■ Task prompt: From the first line to the last, retype the records exactly without their images.

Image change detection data
= = =
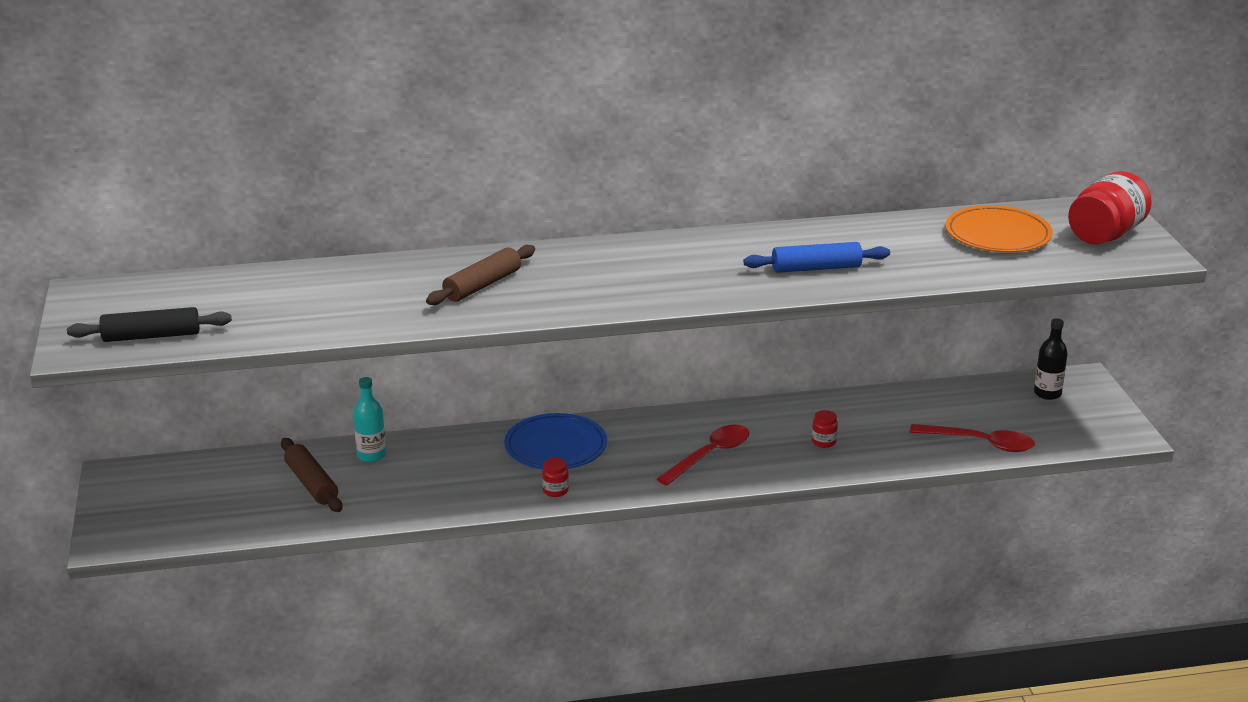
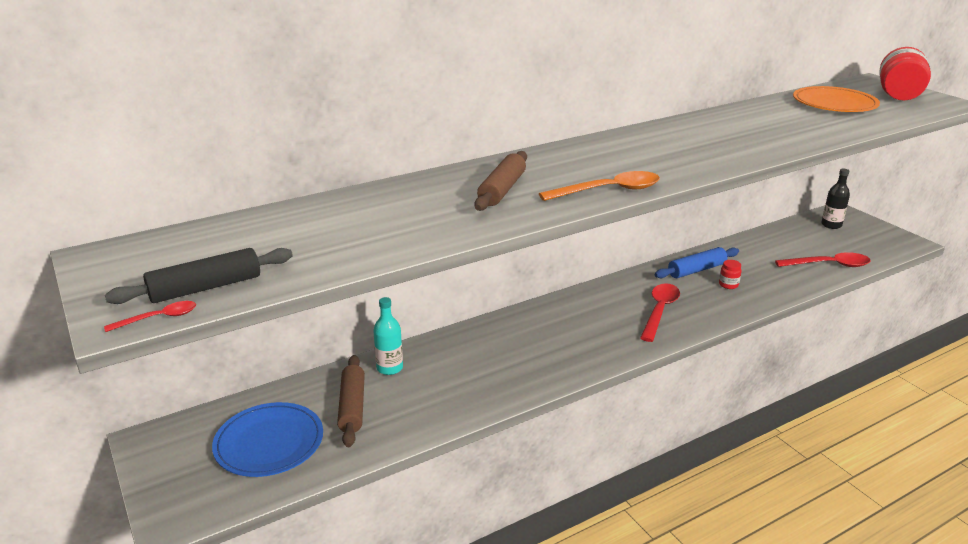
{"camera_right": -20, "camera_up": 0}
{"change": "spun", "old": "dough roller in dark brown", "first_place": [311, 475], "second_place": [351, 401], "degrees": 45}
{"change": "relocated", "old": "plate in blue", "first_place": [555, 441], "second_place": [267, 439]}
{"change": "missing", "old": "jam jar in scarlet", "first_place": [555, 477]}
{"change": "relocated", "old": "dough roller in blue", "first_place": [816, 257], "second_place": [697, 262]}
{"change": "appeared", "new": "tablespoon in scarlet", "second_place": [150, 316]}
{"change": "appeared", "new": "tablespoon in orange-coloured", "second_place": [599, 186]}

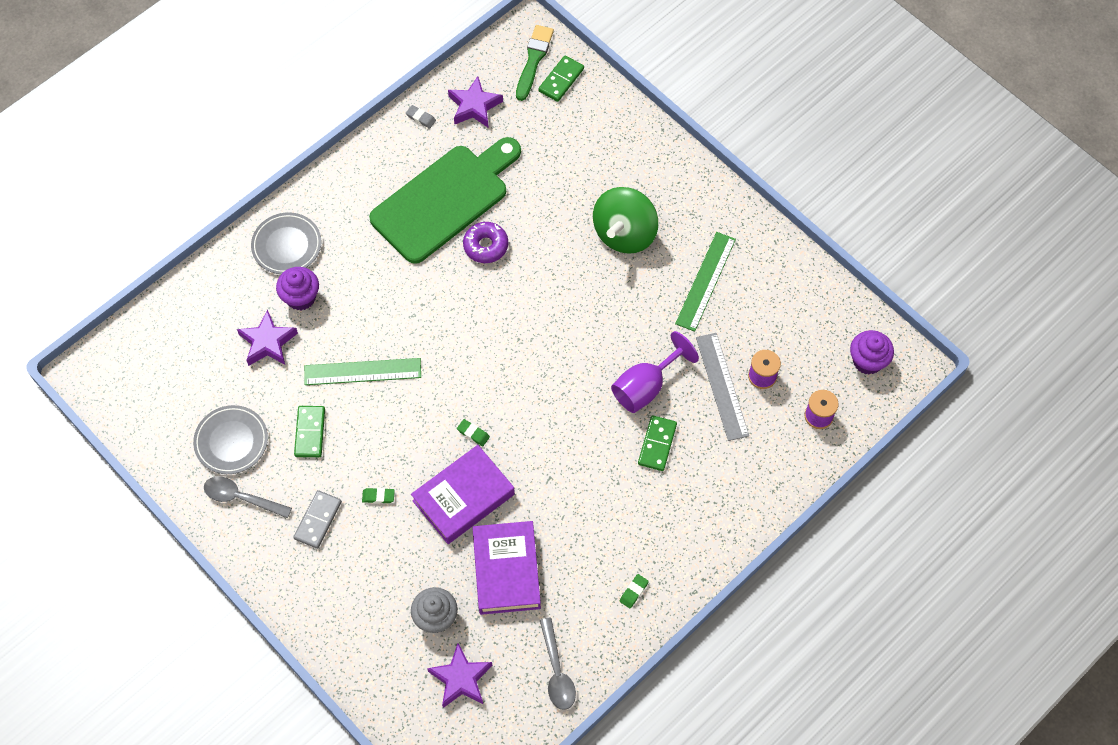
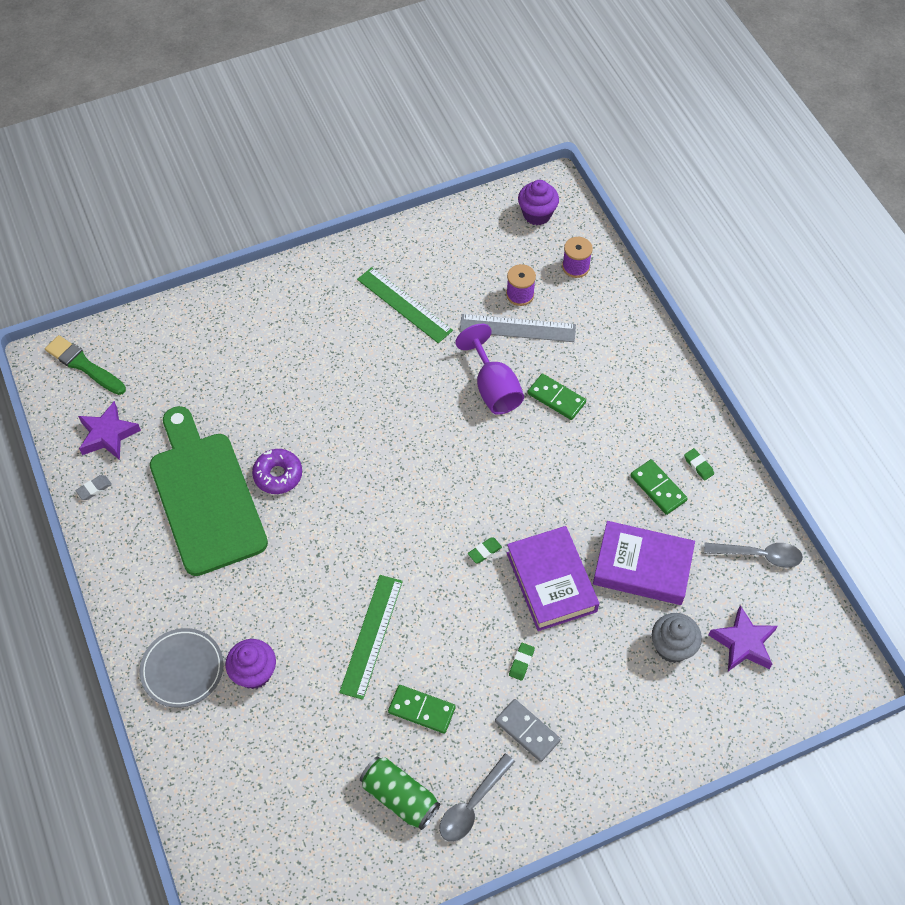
{"camera_right": -70, "camera_up": -5}
{"change": "exchanged", "old": "plate in gray", "new": "tin in emerald", "first_place": [230, 439], "second_place": [400, 793]}
{"change": "missing", "old": "star in purple", "first_place": [267, 337]}
{"change": "relocated", "old": "domino tile in emerald", "first_place": [561, 78], "second_place": [659, 487]}
{"change": "missing", "old": "toy top in emerald", "first_place": [625, 220]}

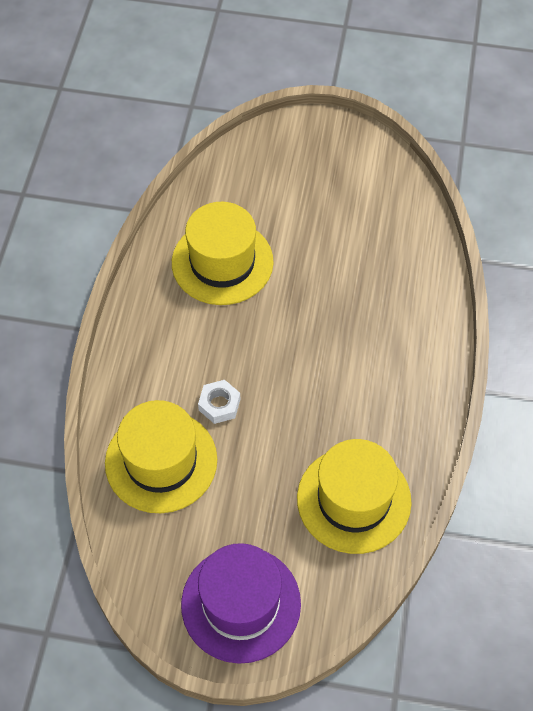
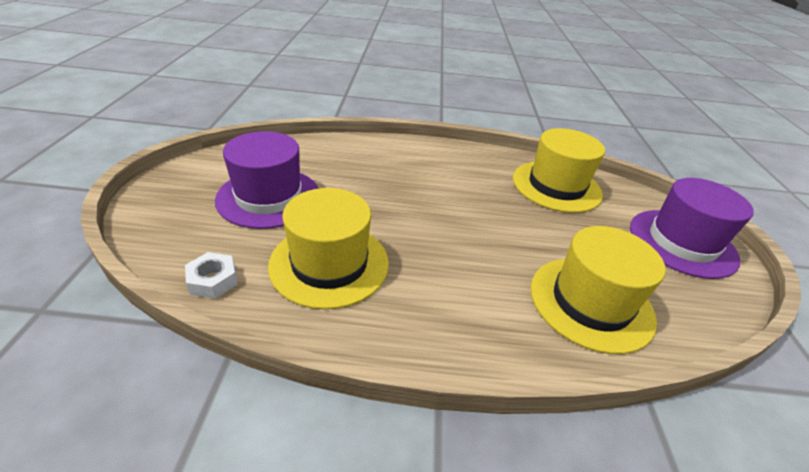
{"camera_right": -100, "camera_up": -20}
{"change": "relocated", "old": "nut in white", "first_place": [219, 402], "second_place": [211, 275]}
{"change": "appeared", "new": "top hat in purple", "second_place": [267, 180]}

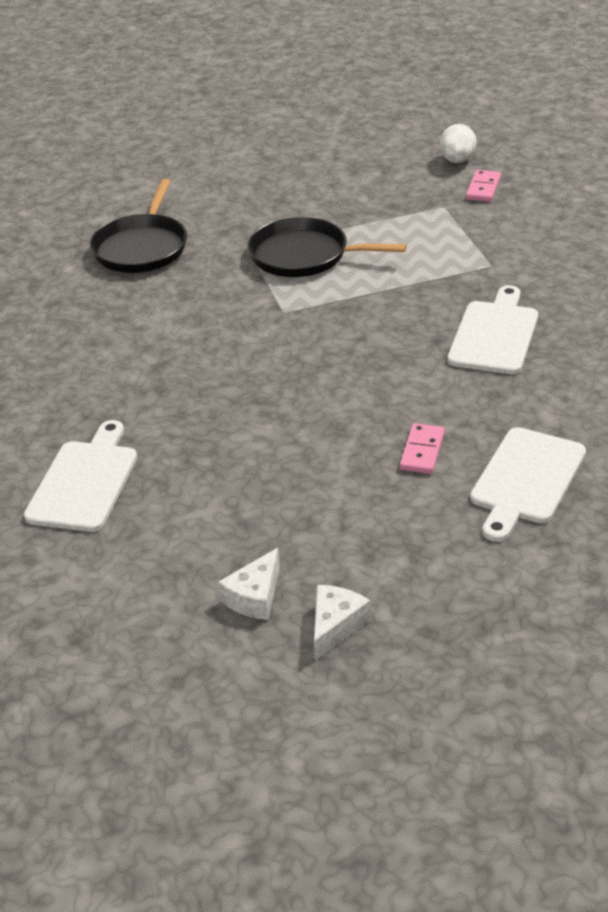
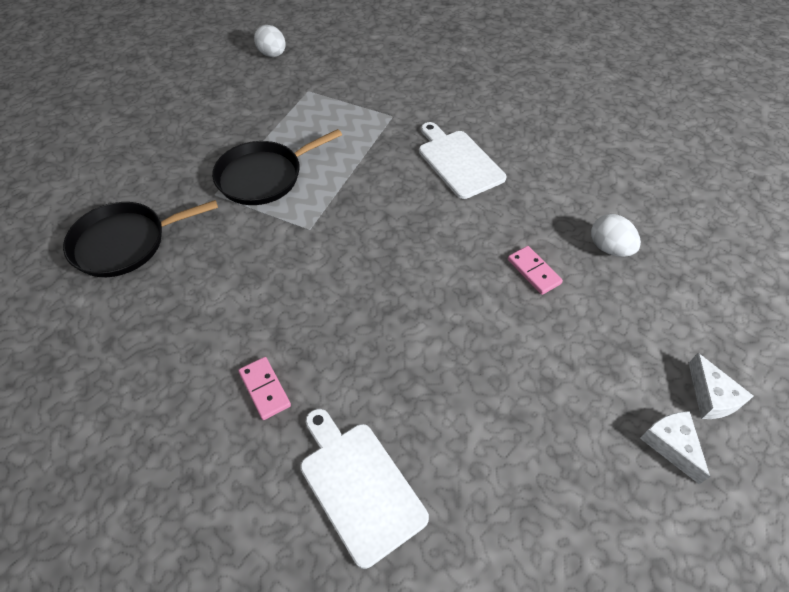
{"camera_right": -50, "camera_up": 15}
{"change": "spun", "old": "skillet in jet-black", "first_place": [138, 226], "second_place": [140, 238], "degrees": 105}
{"change": "relocated", "old": "piece of cheese in white", "first_place": [249, 584], "second_place": [721, 386]}
{"change": "relocated", "old": "domino tile in rose-pink", "first_place": [483, 186], "second_place": [264, 388]}
{"change": "exchanged", "old": "bread board in white", "new": "egg in white", "first_place": [528, 484], "second_place": [616, 235]}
= = =
■ Solution to this exercise:
{"camera_right": -20, "camera_up": 0}
{"change": "spun", "old": "dough roller in dark brown", "first_place": [311, 475], "second_place": [351, 401], "degrees": 45}
{"change": "relocated", "old": "plate in blue", "first_place": [555, 441], "second_place": [267, 439]}
{"change": "missing", "old": "jam jar in scarlet", "first_place": [555, 477]}
{"change": "relocated", "old": "dough roller in blue", "first_place": [816, 257], "second_place": [697, 262]}
{"change": "appeared", "new": "tablespoon in scarlet", "second_place": [150, 316]}
{"change": "appeared", "new": "tablespoon in orange-coloured", "second_place": [599, 186]}

{"camera_right": -70, "camera_up": -5}
{"change": "exchanged", "old": "plate in gray", "new": "tin in emerald", "first_place": [230, 439], "second_place": [400, 793]}
{"change": "missing", "old": "star in purple", "first_place": [267, 337]}
{"change": "relocated", "old": "domino tile in emerald", "first_place": [561, 78], "second_place": [659, 487]}
{"change": "missing", "old": "toy top in emerald", "first_place": [625, 220]}

{"camera_right": -100, "camera_up": -20}
{"change": "relocated", "old": "nut in white", "first_place": [219, 402], "second_place": [211, 275]}
{"change": "appeared", "new": "top hat in purple", "second_place": [267, 180]}

{"camera_right": -50, "camera_up": 15}
{"change": "spun", "old": "skillet in jet-black", "first_place": [138, 226], "second_place": [140, 238], "degrees": 105}
{"change": "relocated", "old": "piece of cheese in white", "first_place": [249, 584], "second_place": [721, 386]}
{"change": "relocated", "old": "domino tile in rose-pink", "first_place": [483, 186], "second_place": [264, 388]}
{"change": "exchanged", "old": "bread board in white", "new": "egg in white", "first_place": [528, 484], "second_place": [616, 235]}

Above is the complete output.